[Data excerpts]
···

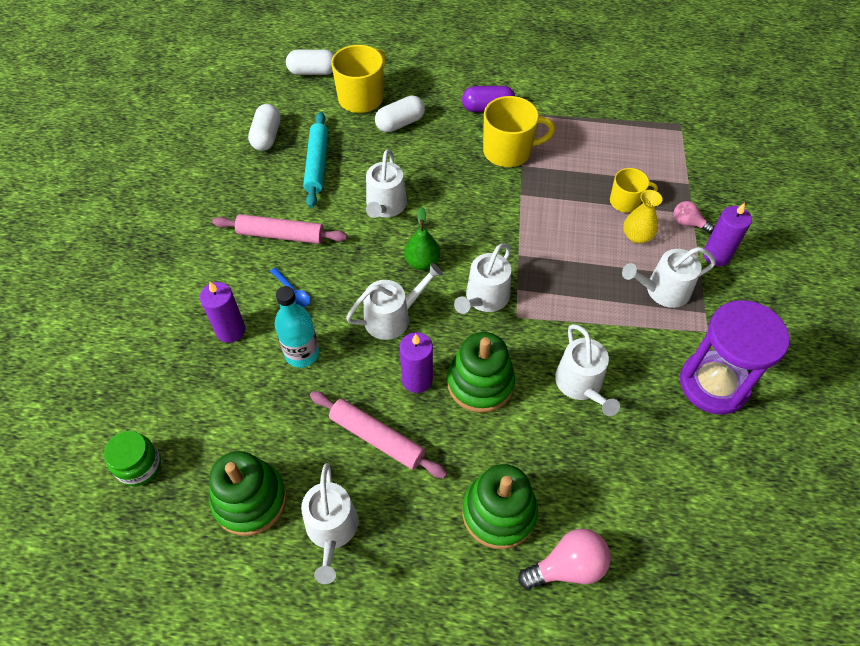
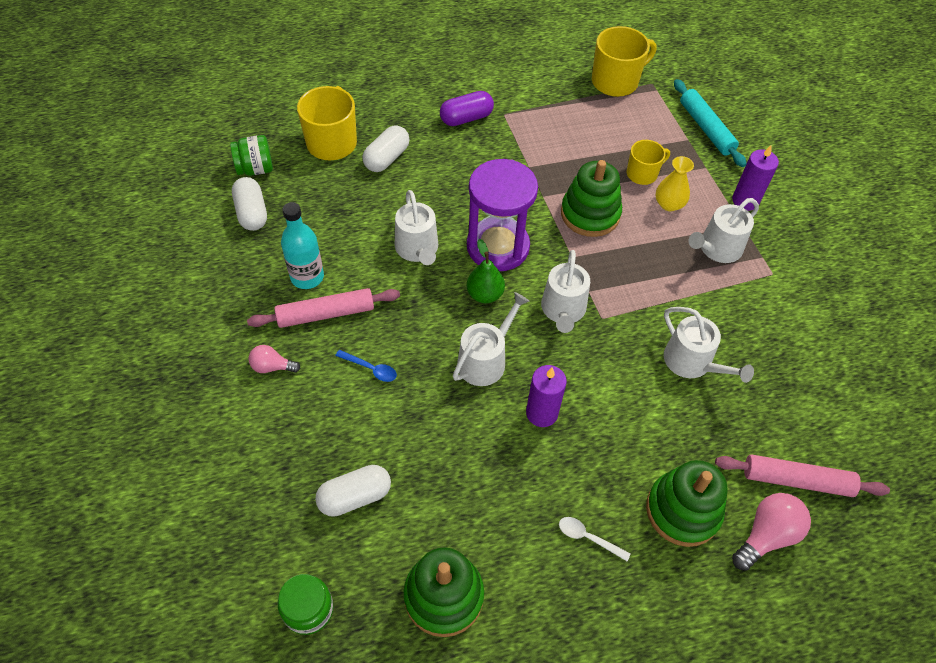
camera: 25 degrees left, 0 degrees up
(230, 330) = (327, 432): purple candle -> none
(288, 102) = (255, 169): none -> green jar
(302, 354) = (415, 429): turquoise bottle -> turquoise bottle (307, 277)
(313, 72) = (264, 128): white capsule -> white capsule (355, 497)
(317, 164) = (323, 227): turquoise rolling pin -> turquoise rolling pin (706, 128)
(332, 530) = (540, 592): white watering can -> none
(377, 438) = (534, 485): pink rolling pin -> pink rolling pin (796, 480)
(399, 501) = (588, 537): none -> white spoon
(480, 383) = (602, 394): green stacking toy -> green stacking toy (590, 214)
(508, 151) = (509, 156): yellow mug -> yellow mug (616, 81)
(688, 223) = (706, 177): pink light bulb -> pink light bulb (272, 367)
(713, 384) = (802, 320): purple hourglass -> purple hourglass (498, 247)

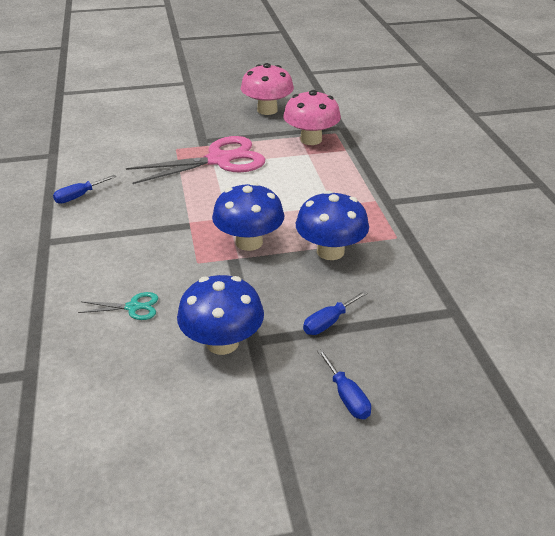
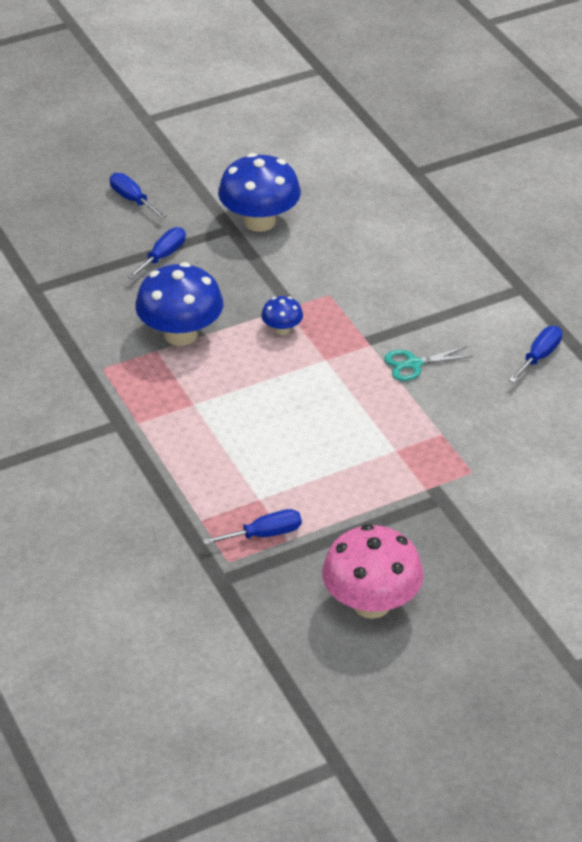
camera: 165 degrees right, 5 degrees up
(133, 307) = (366, 237): turquoise scissors -> turquoise scissors (413, 364)
(219, 160) = (390, 459): pink scissors -> none
(249, 242) = (282, 329): blue mushroom -> blue mushroom, size x0.48
(311, 139) = (264, 534): pink mushroom -> blue screwdriver

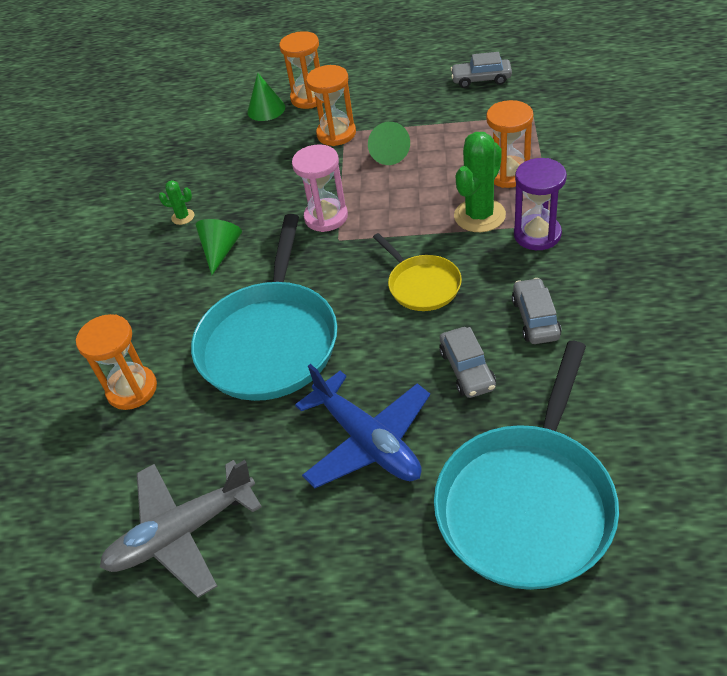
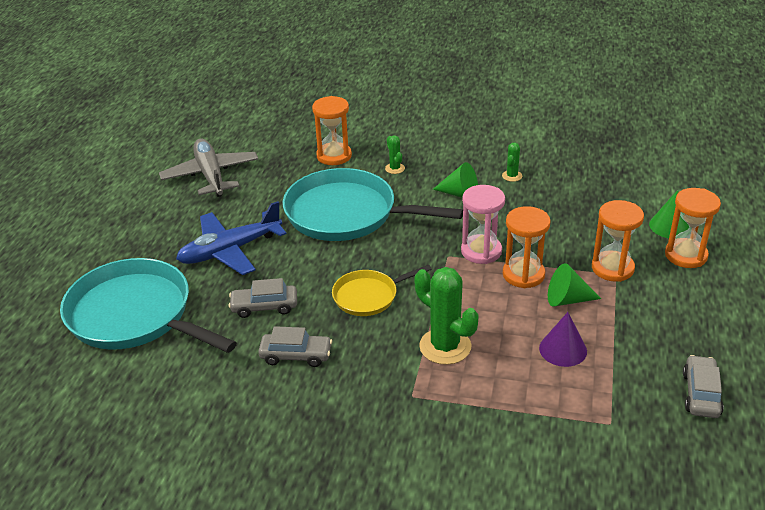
camera: 95 degrees right, 10 degrees down
(166, 318) = (395, 168): none -> green cactus
(456, 148) = (563, 349): none -> purple cone
(508, 174) = (503, 380): orange hourglass -> orange hourglass (523, 274)
(537, 234) = (401, 380): purple hourglass -> none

···

Exact copy, no pictures: please print the data above once more.

[REPLY TO THE EXERCISE]
camera: 25 degrees left, 0 degrees up
(230, 330) = (327, 432): purple candle -> none
(288, 102) = (255, 169): none -> green jar
(302, 354) = (415, 429): turquoise bottle -> turquoise bottle (307, 277)
(313, 72) = (264, 128): white capsule -> white capsule (355, 497)
(317, 164) = (323, 227): turquoise rolling pin -> turquoise rolling pin (706, 128)
(332, 530) = (540, 592): white watering can -> none
(377, 438) = (534, 485): pink rolling pin -> pink rolling pin (796, 480)
(399, 501) = (588, 537): none -> white spoon
(480, 383) = (602, 394): green stacking toy -> green stacking toy (590, 214)
(508, 151) = (509, 156): yellow mug -> yellow mug (616, 81)
(688, 223) = (706, 177): pink light bulb -> pink light bulb (272, 367)
(713, 384) = (802, 320): purple hourglass -> purple hourglass (498, 247)

camera: 165 degrees right, 5 degrees up
(133, 307) = (366, 237): turquoise scissors -> turquoise scissors (413, 364)
(219, 160) = (390, 459): pink scissors -> none
(249, 242) = (282, 329): blue mushroom -> blue mushroom, size x0.48
(311, 139) = (264, 534): pink mushroom -> blue screwdriver

camera: 95 degrees right, 10 degrees down
(166, 318) = (395, 168): none -> green cactus
(456, 148) = (563, 349): none -> purple cone
(508, 174) = (503, 380): orange hourglass -> orange hourglass (523, 274)
(537, 234) = (401, 380): purple hourglass -> none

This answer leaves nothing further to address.